◆ ASSIGNMENT ◆
The required output is the line that contains "grey brush: 6 -> 4" and every line after it, each written out exactly, up to the end of the entries.

Object state change records

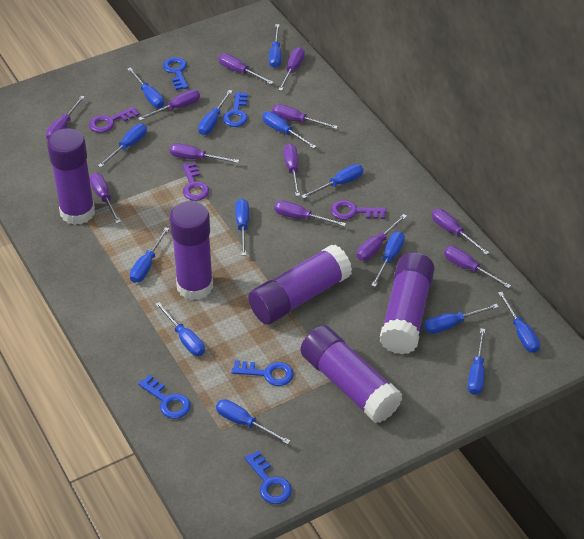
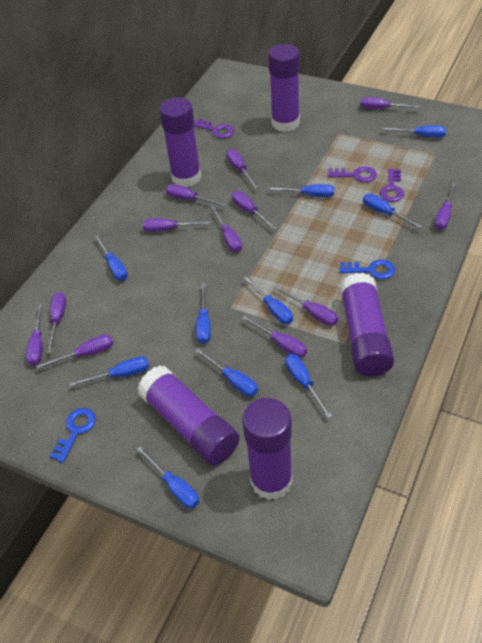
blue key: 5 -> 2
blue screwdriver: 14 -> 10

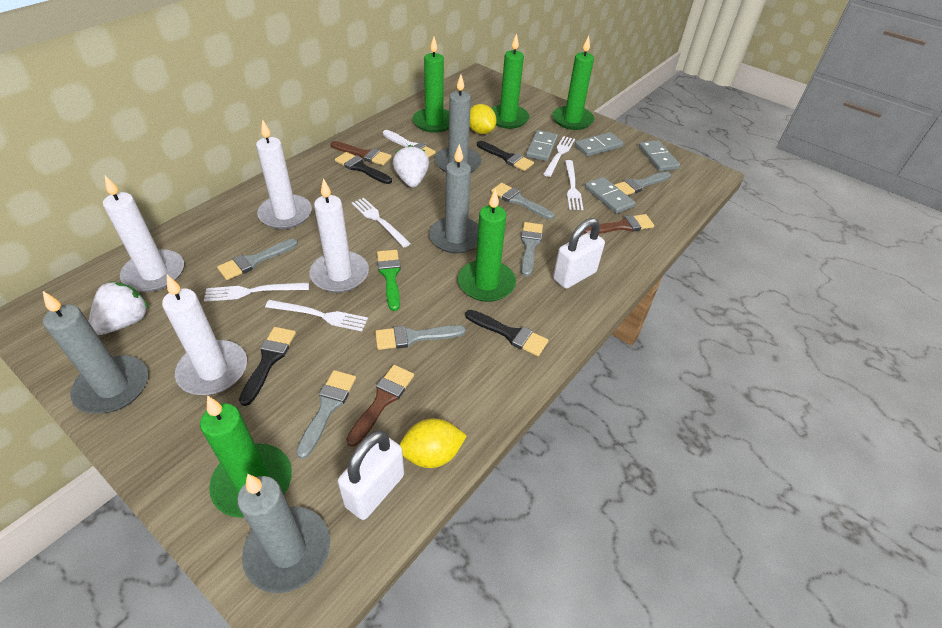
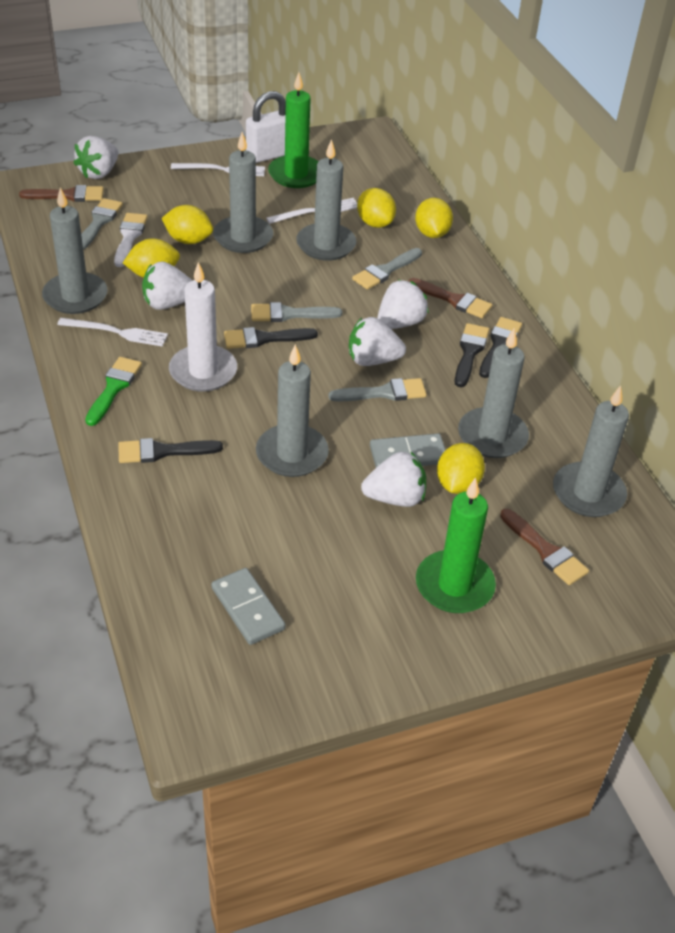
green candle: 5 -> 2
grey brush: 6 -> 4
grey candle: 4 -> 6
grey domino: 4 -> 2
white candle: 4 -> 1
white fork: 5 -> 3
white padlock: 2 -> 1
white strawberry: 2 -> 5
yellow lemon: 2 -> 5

◆ SOLUTION FOR THIS TASK ◆
grey brush: 6 -> 4
grey candle: 4 -> 6
grey domino: 4 -> 2
white candle: 4 -> 1
white fork: 5 -> 3
white padlock: 2 -> 1
white strawberry: 2 -> 5
yellow lemon: 2 -> 5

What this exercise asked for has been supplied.